Data records:
———

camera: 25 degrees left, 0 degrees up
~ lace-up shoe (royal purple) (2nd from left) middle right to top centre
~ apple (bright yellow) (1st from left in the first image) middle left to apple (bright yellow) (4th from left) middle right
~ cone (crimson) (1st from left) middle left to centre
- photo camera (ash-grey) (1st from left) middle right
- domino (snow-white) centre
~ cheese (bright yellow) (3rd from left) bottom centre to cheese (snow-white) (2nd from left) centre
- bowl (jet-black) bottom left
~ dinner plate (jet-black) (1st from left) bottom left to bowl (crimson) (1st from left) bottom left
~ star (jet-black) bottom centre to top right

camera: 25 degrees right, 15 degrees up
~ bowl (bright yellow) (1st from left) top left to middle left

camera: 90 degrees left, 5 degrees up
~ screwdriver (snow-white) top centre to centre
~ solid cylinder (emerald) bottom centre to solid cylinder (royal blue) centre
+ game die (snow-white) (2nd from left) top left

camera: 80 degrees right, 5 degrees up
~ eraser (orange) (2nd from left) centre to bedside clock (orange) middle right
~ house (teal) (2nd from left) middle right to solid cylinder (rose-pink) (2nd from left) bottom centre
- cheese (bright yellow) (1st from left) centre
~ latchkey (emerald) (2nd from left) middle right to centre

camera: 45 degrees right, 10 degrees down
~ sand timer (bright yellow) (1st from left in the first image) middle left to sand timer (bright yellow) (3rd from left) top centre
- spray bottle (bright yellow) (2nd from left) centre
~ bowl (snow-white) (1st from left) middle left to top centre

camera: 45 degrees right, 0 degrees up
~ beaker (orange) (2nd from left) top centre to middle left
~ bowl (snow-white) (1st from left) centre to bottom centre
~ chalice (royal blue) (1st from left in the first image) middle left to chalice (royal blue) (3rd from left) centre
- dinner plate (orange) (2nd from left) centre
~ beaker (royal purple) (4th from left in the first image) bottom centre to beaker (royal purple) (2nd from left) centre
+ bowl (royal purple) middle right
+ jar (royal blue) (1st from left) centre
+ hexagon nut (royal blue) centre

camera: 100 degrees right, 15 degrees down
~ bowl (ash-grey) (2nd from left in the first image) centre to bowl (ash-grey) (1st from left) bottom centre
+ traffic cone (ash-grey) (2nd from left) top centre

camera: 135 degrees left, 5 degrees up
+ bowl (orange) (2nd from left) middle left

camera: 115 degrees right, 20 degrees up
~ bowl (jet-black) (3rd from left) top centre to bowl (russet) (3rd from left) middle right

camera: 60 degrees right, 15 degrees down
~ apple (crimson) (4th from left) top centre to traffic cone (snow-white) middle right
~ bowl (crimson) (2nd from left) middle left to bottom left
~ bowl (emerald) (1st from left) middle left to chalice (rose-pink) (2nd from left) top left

———

Exercise prompt:
When you reach the line with "left to centre" in the records above, start writing out lines exactly, and stop once the line with "(crimson) (1st from left) bottom left" has been written; include nothing else.

Task response:
~ cone (crimson) (1st from left) middle left to centre
- photo camera (ash-grey) (1st from left) middle right
- domino (snow-white) centre
~ cheese (bright yellow) (3rd from left) bottom centre to cheese (snow-white) (2nd from left) centre
- bowl (jet-black) bottom left
~ dinner plate (jet-black) (1st from left) bottom left to bowl (crimson) (1st from left) bottom left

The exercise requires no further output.